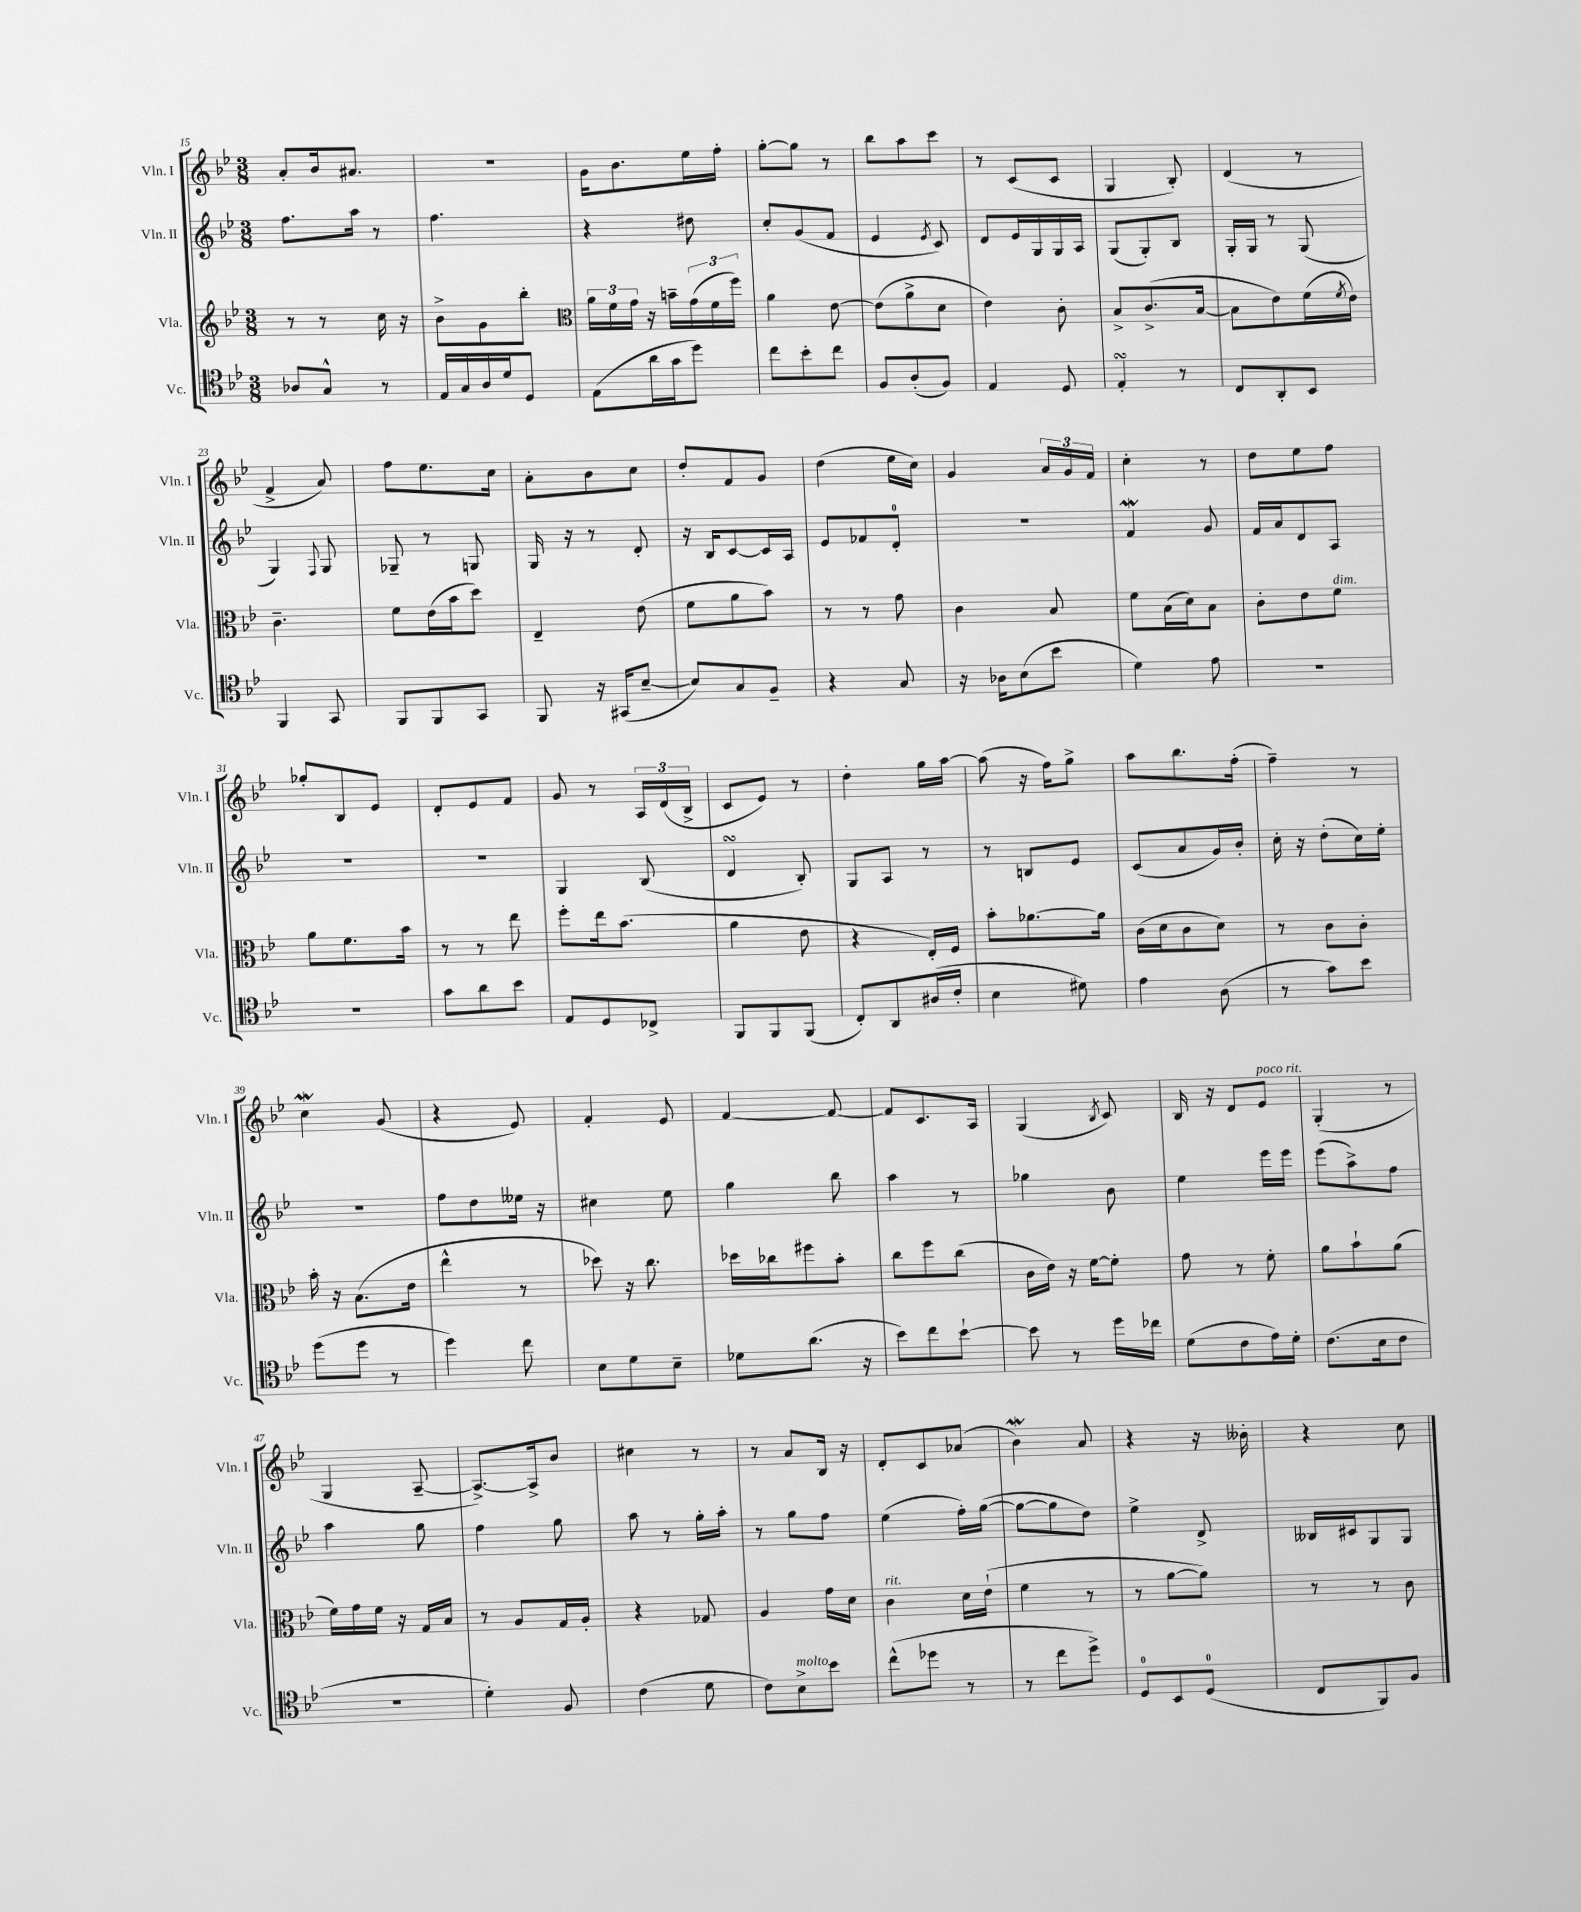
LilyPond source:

<<
\new StaffGroup <<
\new Staff = "s0" \with { instrumentName = "Vln. I" shortInstrumentName = "Vln. I" } {
    \clef treble \key bes \major \numericTimeSignature \time 3/8
    a'8-. bes'16 ais'8. |
    R4. |
    g'16 bes'8. ees''16 f''16-. |
    g''8~-. g''8 r8 |
    bes''8 a''8 c'''8 |
    r8 c'8( c'8 |
    g4 bes8-.) |
    d'4( r8 |
    f'4-> a'8) |
    f''8 ees''8. c''16 |
    a'8-. bes'8 c''8 |
    d''8-. f'8 g'8 |
    d''4( ees''16 c''16) |
    g'4 \tuplet 3/2 { a'16 g'16 f'16 } |
    c''4-. r8 |
    d''8 ees''8 f''8 |
    ges''8-. bes8 ees'8 |
    d'8-. ees'8 f'8 |
    g'8 r8 \tuplet 3/2 { a16 d'16( bes16-> } |
    c'8 ees'8) r8 |
    d''4-. g''16 a''16~ |
    a''8( r16 f''16) g''8-> |
    a''8 bes''8. f''16-.( |
    f''4--) r8 |
    c''4\mordent g'8( |
    r4 ees'8) |
    f'4-. ees'8 |
    f'4~ f'8~ |
    f'8 c'8. a16 |
    g4( \acciaccatura { bes8 } c'8) |
    bes16 r16 d'8 ees'8^\markup { \italic "poco rit." } |
    g4-.( r8 |
    g4 a8~-- |
    a8.~->) a16-> bes'8 |
    cis''4 r8 |
    r8 a'8 bes16 r16 |
    d'8-. c'8 aes'8( |
    bes'4\mordent) a'8 |
    r4 r16 beses'16-. |
    r4 c''8 \bar "|." |
}
\new Staff = "s1" \with { instrumentName = "Vln. II" shortInstrumentName = "Vln. II" } {
    \clef treble \key bes \major \numericTimeSignature \time 3/8
    f''8. a''16 r8 |
    f''4. |
    r4 dis''8 |
    c''8-. g'8( f'8 |
    ees'4 \acciaccatura { ees'8 } c'8) |
    d'8 ees'16 g16 g16 a16 |
    g8( g8-.) bes8 |
    g16-. g16 r8 g8( |
    g4) \appoggiatura { f8 } g8 |
    ges8-- r8 g8 |
    g16 r16 r8 d'8-. |
    r16 bes16 c'8~ c'16 a16 |
    ees'8 fes'8 d'8-0-. |
    R4. |
    f'4\mordent g'8 |
    f'16 a'16 d'8 a8 |
    R4. |
    R4. |
    g4 bes8( |
    d'4\turn bes8-.) |
    g8 a8 r8 |
    r8 b8 ees'8 |
    c'8( a'8 g'16) bes'16-. |
    c''16-. r16 d''8-.( c''16) ees''16-. |
    R4. |
    f''8 d''8 eeses''16 r16 |
    cis''4 ees''8 |
    g''4 bes''8 |
    a''4 r8 |
    ges''4 bes'8 |
    ees''4 ees'''16 ees'''16 |
    ees'''8( a''8->) f''8 |
    a''4 g''8 |
    f''4 g''8 |
    a''8 r8 g''16-. a''16-. |
    r8 g''8 f''8 |
    ees''4( f''16-.) g''16~( |
    g''8~ g''8 d''8) |
    ees''4-> d'8-> |
    beses16 cis'16 g8 g8 \bar "|." |
}
\new Staff = "s2" \with { instrumentName = "Vla." shortInstrumentName = "Vla." } {
    \clef treble \key bes \major \numericTimeSignature \time 3/8
    r8 r8 c''16 r16 |
    bes'8-> g'8 bes''8-. |
    \clef alto \tuplet 3/2 { a'16 f'16 g'16 } r16 b'16-- \tuplet 3/2 { g'16( f'16 f''16) } |
    a'4 ees'8~ |
    ees'8( a'8-> d'8 |
    ees'4) c'8-. |
    bes8-> c'8.->( bes16~ |
    bes8 ees'8) f'16( \acciaccatura { f'8 } ees'16) |
    c'4.-- |
    f'8 ees'16( bes'16 d''8) |
    ees4-- ees'8( |
    f'8 a'8 bes'8) |
    r8 r8 g'8 |
    c'4 bes8 |
    f'8 bes16( d'16) bes8 |
    c'8-. ees'8 f'8^\markup { \italic "dim." } |
    a'8 f'8. bes'16 |
    r8 r8 ees''8 |
    f''8-. ees''16 bes'8.( |
    a'4 ees'8 |
    r4 ees16-.) f16 |
    bes'8-. aes'8.~ aes'16 |
    c'16( d'16 c'8 d'8) |
    r8 c'8 c'8-. |
    bes'16-. r16 bes8.( ees'16 |
    ees''4-^ r8 |
    des''8) r16 c''8. |
    des''16 ces''16 fis''8 bes'8-. |
    c''8 f''8 c''8( |
    c'16 ees'16) r16 f'16~ f'8-. |
    g'8 r8 f'8-. |
    a'8 bes'8-! a'8( |
    f'16) g'16 f'16 r16 g16 bes16 |
    r8 a8 g16 a16-. |
    r4 ges8 |
    a4 g'16 d'16 |
    c'4^\markup { \italic "rit." } d'16 ees'16-!( |
    f'4 r8 |
    r8 a'8~ a'8) |
    r8 r8 c'8 \bar "|." |
}
\new Staff = "s3" \with { instrumentName = "Vc." shortInstrumentName = "Vc." } {
    \clef tenor \key bes \major \numericTimeSignature \time 3/8
    aes8 g8-^ r8 |
    ees16 g16 a16 d'16 d8 |
    ees8( a'16 g'16 d''8) |
    c''8 bes'8-. c''8 |
    f8 a8-.( f8) |
    ees4 d8 |
    ees4-.\turn r8 |
    c8 a,8-. bes,8 |
    f,4 g,8 |
    f,8 f,8 g,8 |
    f,8 r16 gis,16( bes8~-- |
    bes8) g8 f8-- |
    r4 g8 |
    r16 aes16 bes8( bes'8 |
    d'4) ees'8 |
    R4. |
    R4. |
    g'8 a'8 bes'8 |
    ees8 d8 ces8-> |
    f,8 f,8 f,8( |
    c8-.) a,8 ais16( c'16-. |
    bes4 dis'8) |
    ees'4 a8( |
    r8 g'8) bes'8 |
    d''8( d''8 r8 |
    d''4) c''8 |
    bes8 d'8 bes8-- |
    des'8 a'8.( r16 |
    bes'8) c''8 bes'8~-! |
    bes'8 r8 d''16 ces''16 |
    d'8( c'8 ees'16) d'16-. |
    c'8.( bes16 c'8 |
    R4. |
    d'4-.) f8 |
    c'4( d'8 |
    c'8) bes8->^\markup { \italic "molto" } bes'8 |
    c''8-^( des''8 r8 |
    r8 c''8 d''8->) |
    d8-0 bes,8 d8-0( |
    c8 f,8) f8 \bar "|." |
}
>>
>>
\layout { \context { \Score currentBarNumber = #15 } }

********************

Objective: Identify every line in the material that contains the string "markup", and copy each of those lines in full.

Response to the task:
    bes16 r16 d'8 ees'8^\markup { \italic "poco rit." } |
    c'8-. ees'8 f'8^\markup { \italic "dim." } |
    c'4^\markup { \italic "rit." } d'16 ees'16-!( |
    c'8) bes8->^\markup { \italic "molto" } bes'8 |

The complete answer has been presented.